▶ _Your goal_: Copy out the listing below exactly, please, and skip any pictures.

Data extract: Begin

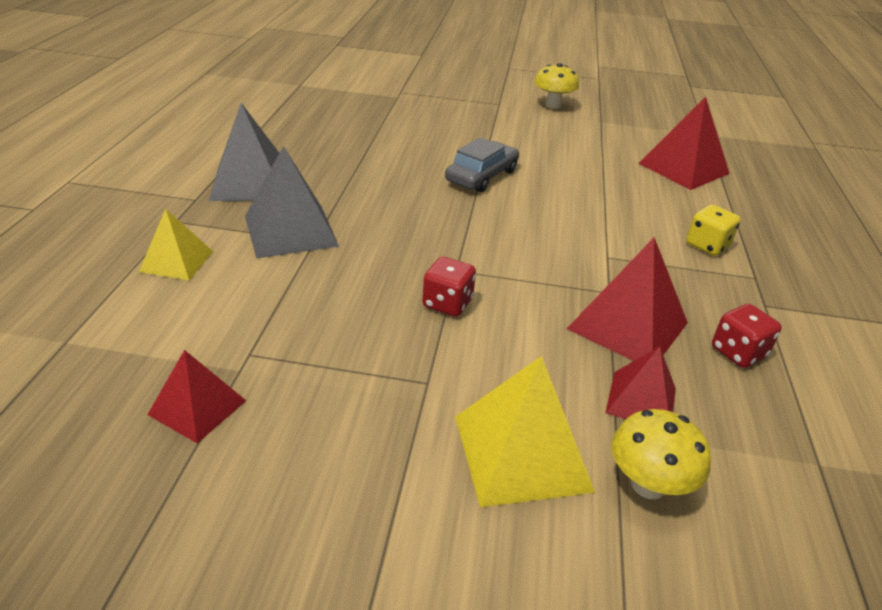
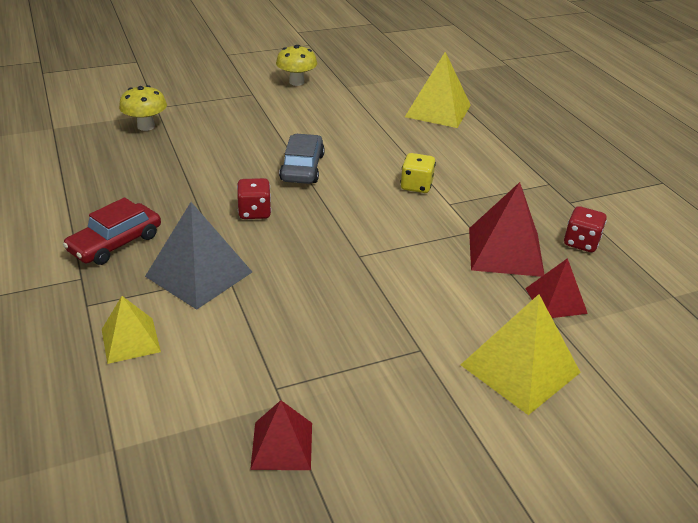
camera: 30 degrees left, 0 degrees up
grey pyramid [209,103,279,201] -> red car [63,197,161,265]
red dice [423,257,476,317] -> red dice moved to [237,178,271,219]
yellow mushroom [611,409,711,499] -> yellow mushroom moved to [119,85,167,131]
red pyramid [638,97,730,190] -> yellow pyramid [405,52,471,128]
yellow dice [687,205,740,256] -> yellow dice moved to [400,153,436,193]

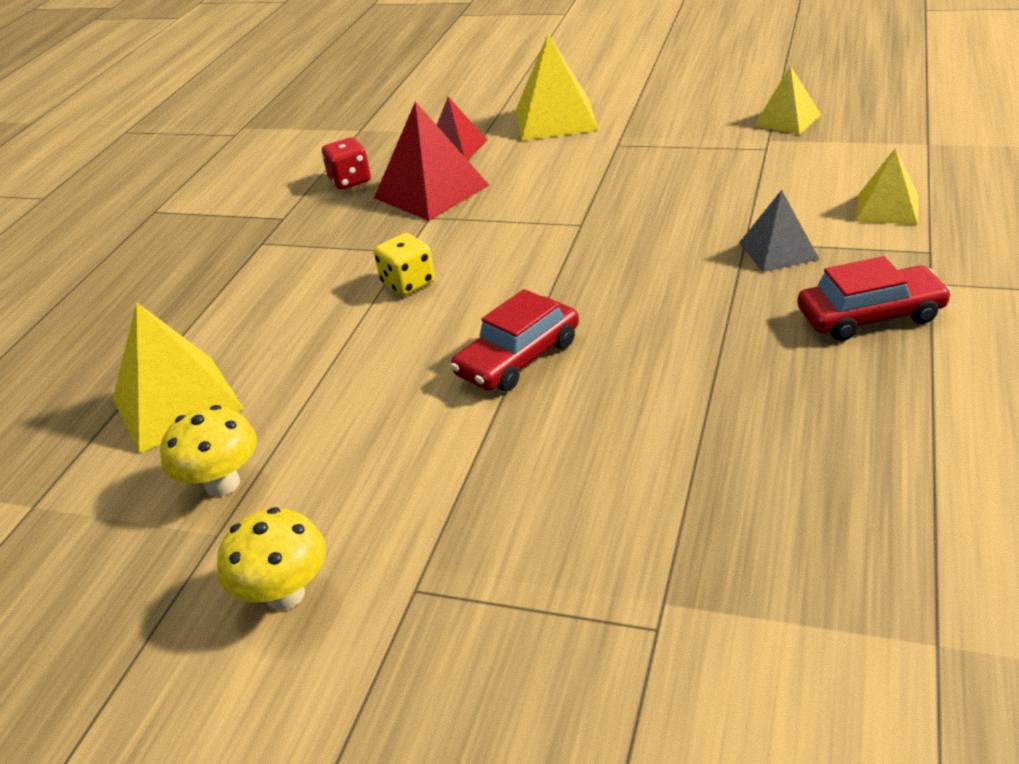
camera: 135 degrees left, 0 degrees up
yellow mushroom [119,85,167,131] -> yellow mushroom moved to [160,405,257,497]
grey pyramid [145,202,252,310] -> grey pyramid [739,190,819,272], size x0.61
red dice [237,178,271,219] -> none
red pyramid [250,400,312,470] -> yellow pyramid [754,65,821,135]
grey car [279,134,325,184] -> red car [451,289,579,391]

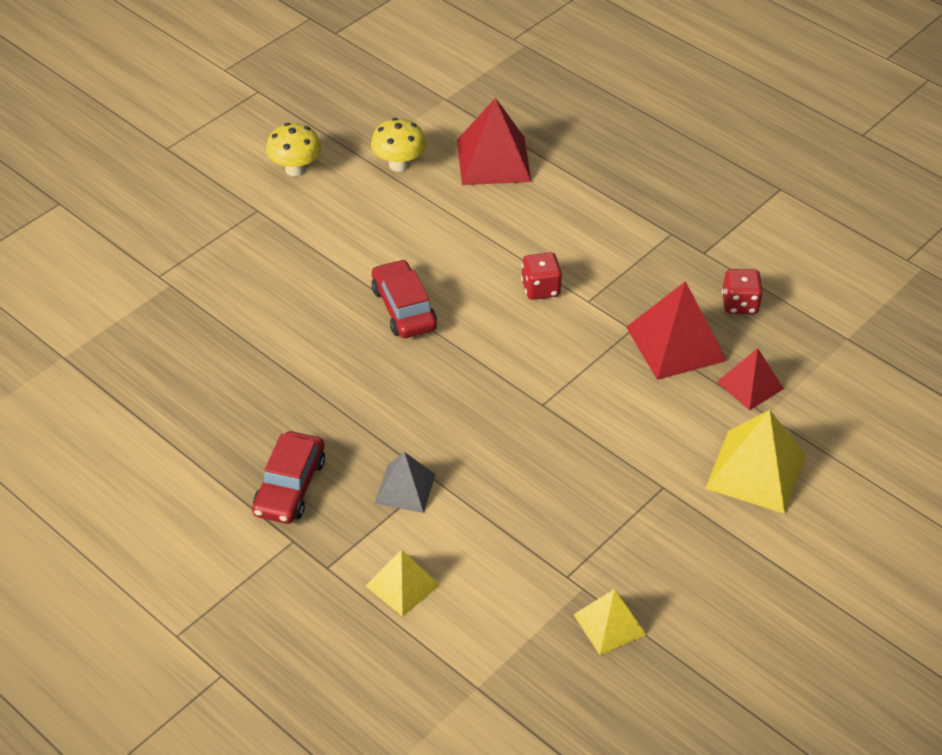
camera: 110 degrees right, 10 degrees up
yellow pyramid [113,302,244,453] -> red pyramid [457,98,531,185]
yellow dice [374,233,435,296] -> red dice [521,252,562,300]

Data extract: End

▶ _Written reply_:
camera: 30 degrees left, 0 degrees up
grey pyramid [209,103,279,201] -> red car [63,197,161,265]
red dice [423,257,476,317] -> red dice moved to [237,178,271,219]
yellow mushroom [611,409,711,499] -> yellow mushroom moved to [119,85,167,131]
red pyramid [638,97,730,190] -> yellow pyramid [405,52,471,128]
yellow dice [687,205,740,256] -> yellow dice moved to [400,153,436,193]

camera: 135 degrees left, 0 degrees up
yellow mushroom [119,85,167,131] -> yellow mushroom moved to [160,405,257,497]
grey pyramid [145,202,252,310] -> grey pyramid [739,190,819,272], size x0.61
red dice [237,178,271,219] -> none
red pyramid [250,400,312,470] -> yellow pyramid [754,65,821,135]
grey car [279,134,325,184] -> red car [451,289,579,391]

camera: 110 degrees right, 10 degrees up
yellow pyramid [113,302,244,453] -> red pyramid [457,98,531,185]
yellow dice [374,233,435,296] -> red dice [521,252,562,300]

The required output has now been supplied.